◆ **Task statement**
Find and return every line of the data that contains the word "circle".

◆ **Input data**

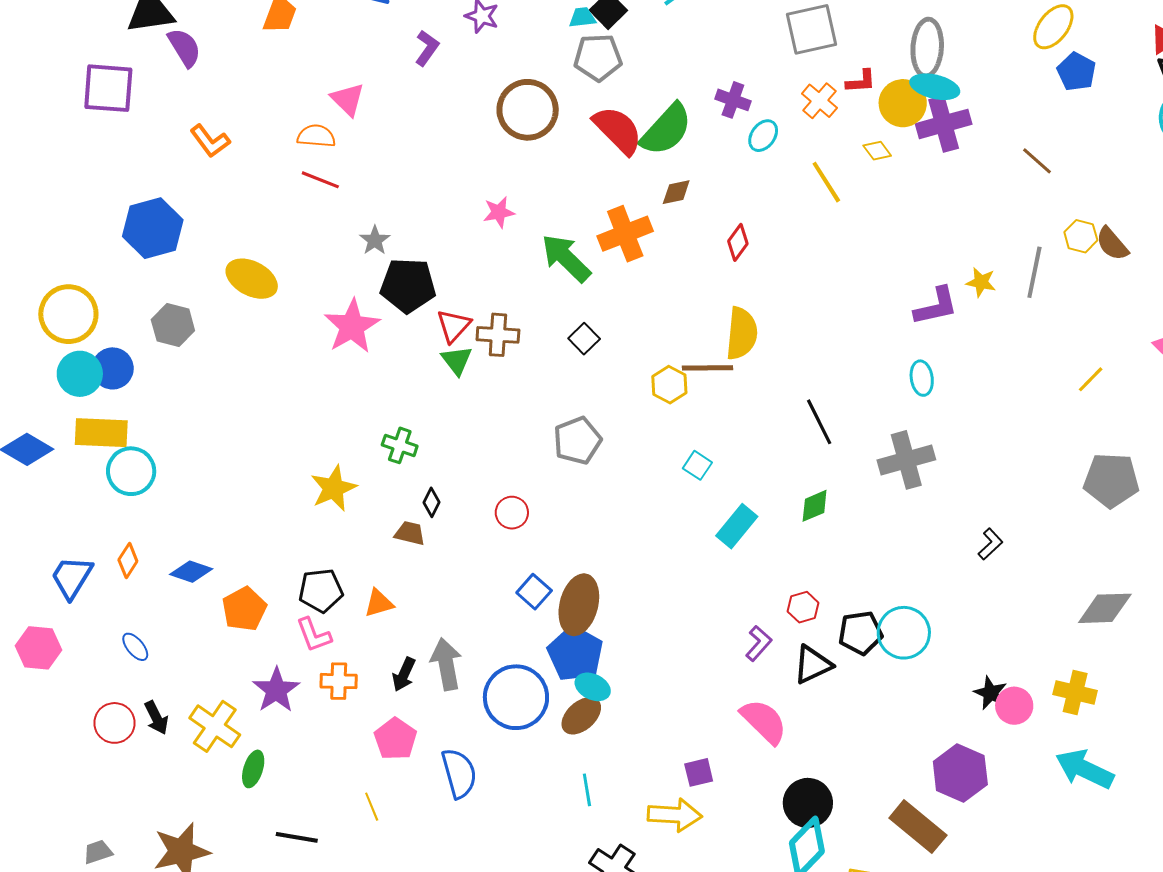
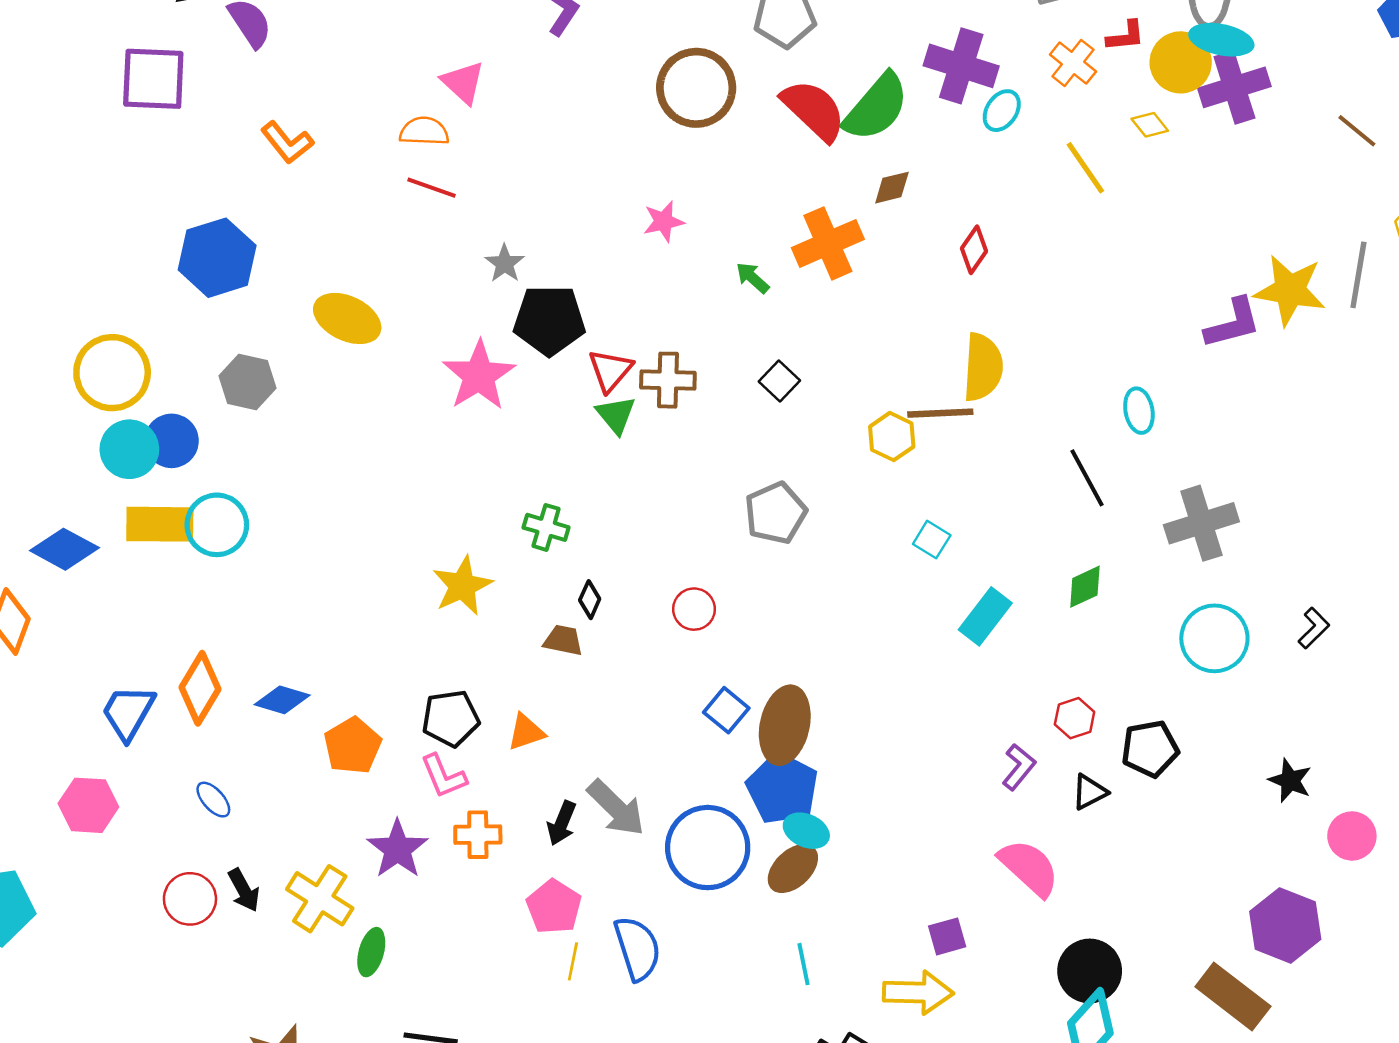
purple cross: (733, 100) -> (961, 66), size x1.6
green arrow: (566, 258) -> (753, 278), size x0.5
yellow star: (981, 282) -> (1290, 290), size x1.8
cyan ellipse: (922, 378) -> (1139, 411), moved
cyan circle: (131, 471) -> (217, 525), moved
orange diamond: (128, 560) -> (200, 688), size x1.6
cyan circle: (904, 633) -> (1214, 638), moved
gray arrow: (446, 664) -> (616, 808), turned 147
black triangle: (813, 665) -> (1089, 792), size x0.7
black star: (991, 693) -> (1290, 781), moved
yellow line: (372, 807) -> (573, 961), moved, turned 36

◆ **Answer to this task**
cyan circle: (131, 471) -> (217, 525), moved
cyan circle: (904, 633) -> (1214, 638), moved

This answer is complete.